[Data to use]
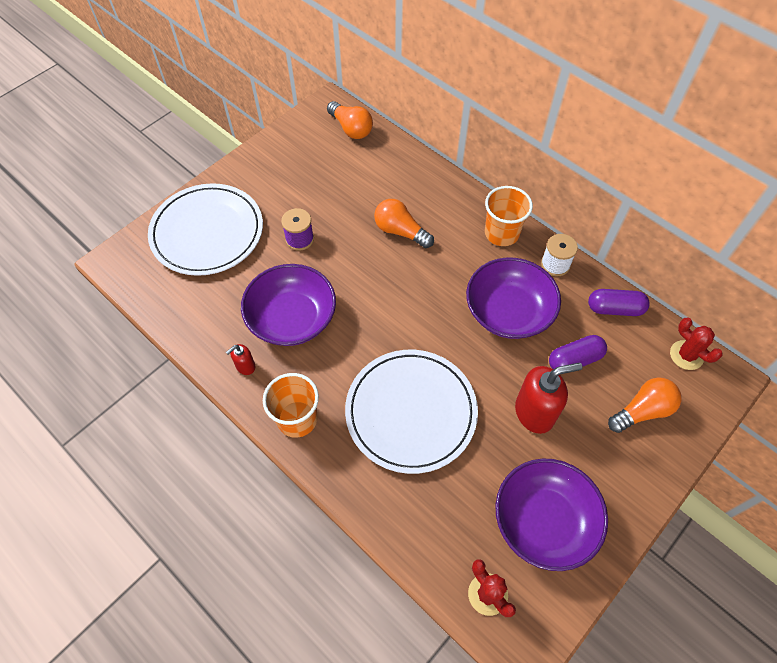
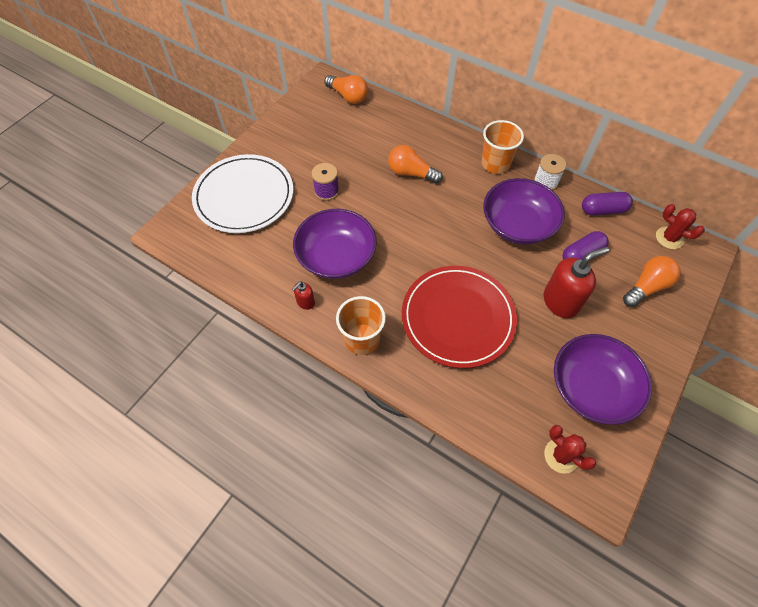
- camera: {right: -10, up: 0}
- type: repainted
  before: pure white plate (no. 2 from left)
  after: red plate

* * *

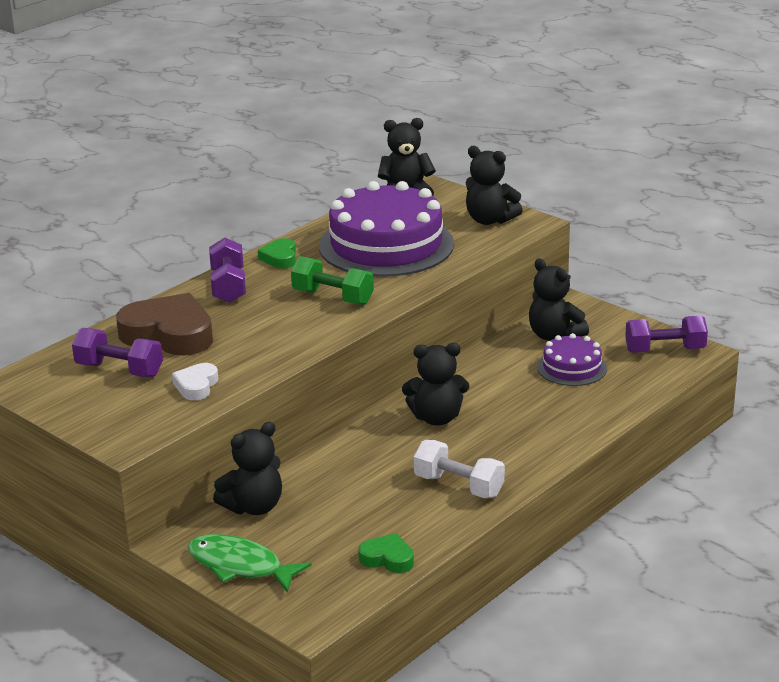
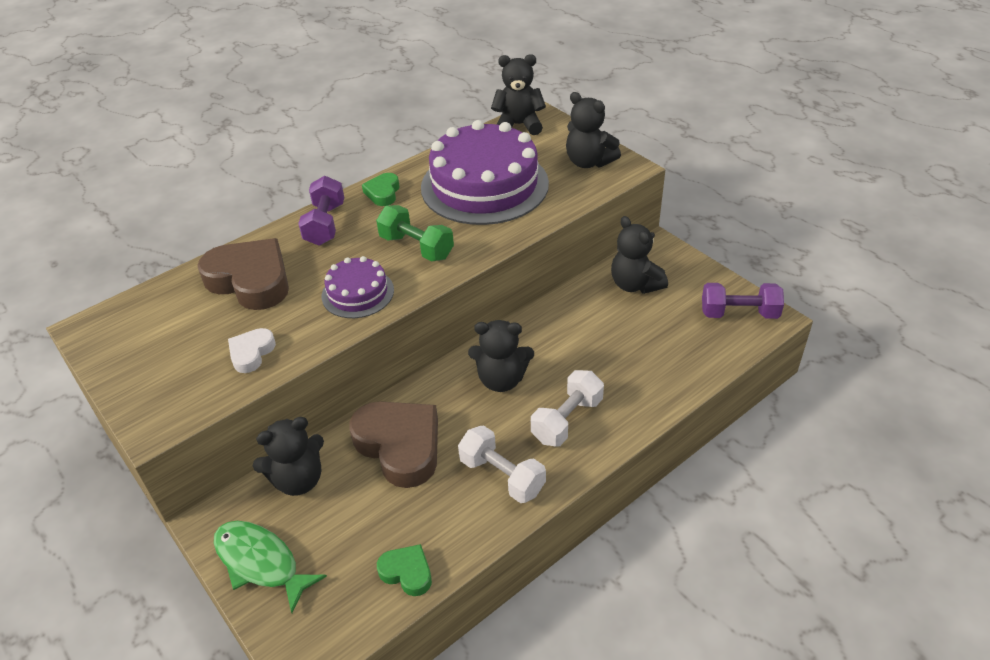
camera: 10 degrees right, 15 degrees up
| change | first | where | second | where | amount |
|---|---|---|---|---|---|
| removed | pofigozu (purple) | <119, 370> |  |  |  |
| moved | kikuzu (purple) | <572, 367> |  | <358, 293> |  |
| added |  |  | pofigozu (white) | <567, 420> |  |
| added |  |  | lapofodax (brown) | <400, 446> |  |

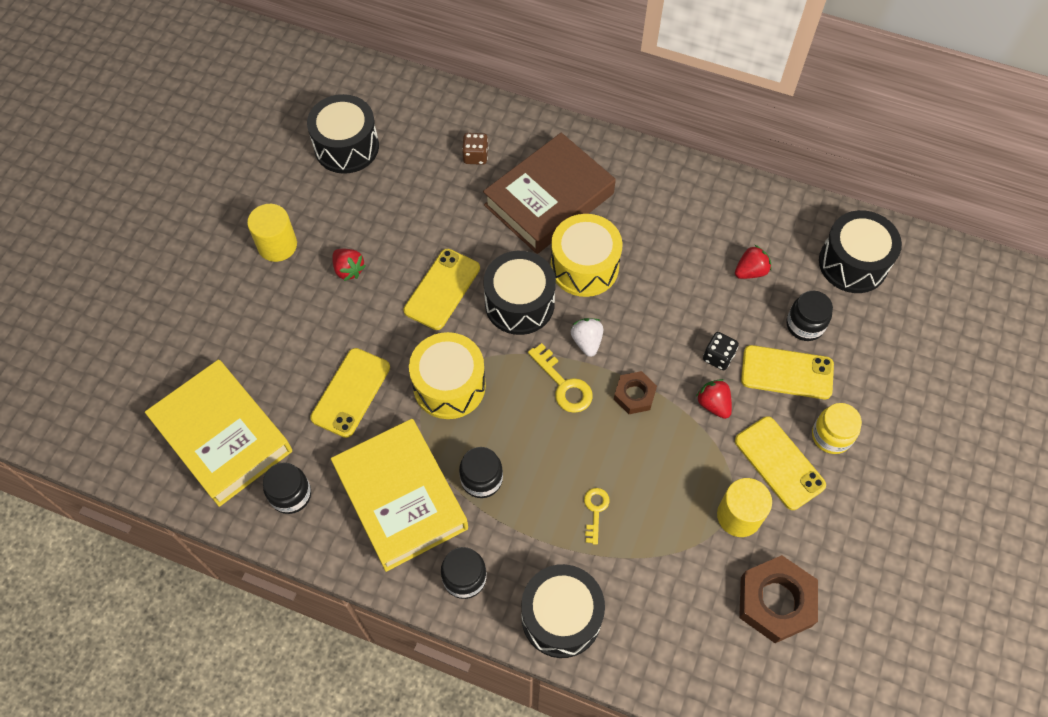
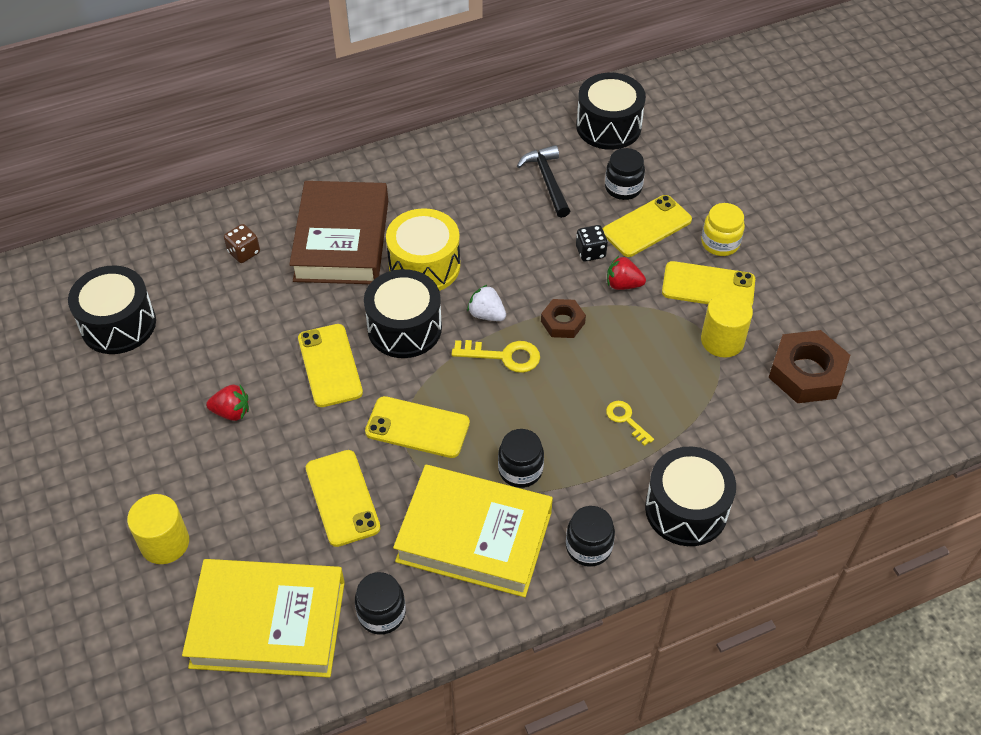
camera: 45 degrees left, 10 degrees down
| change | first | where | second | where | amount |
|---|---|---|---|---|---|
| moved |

[Work task]
From the listing above, return the lines starting at the one with "camera: 10 degrees right, 15 degrees up" and ending at the one with "pofigozu (white) |", both kept, exactly as they appear and nothing more.

[Your response]
camera: 10 degrees right, 15 degrees up
| change | first | where | second | where | amount |
|---|---|---|---|---|---|
| removed | pofigozu (purple) | <119, 370> |  |  |  |
| moved | kikuzu (purple) | <572, 367> |  | <358, 293> |  |
| added |  |  | pofigozu (white) | <567, 420> |  |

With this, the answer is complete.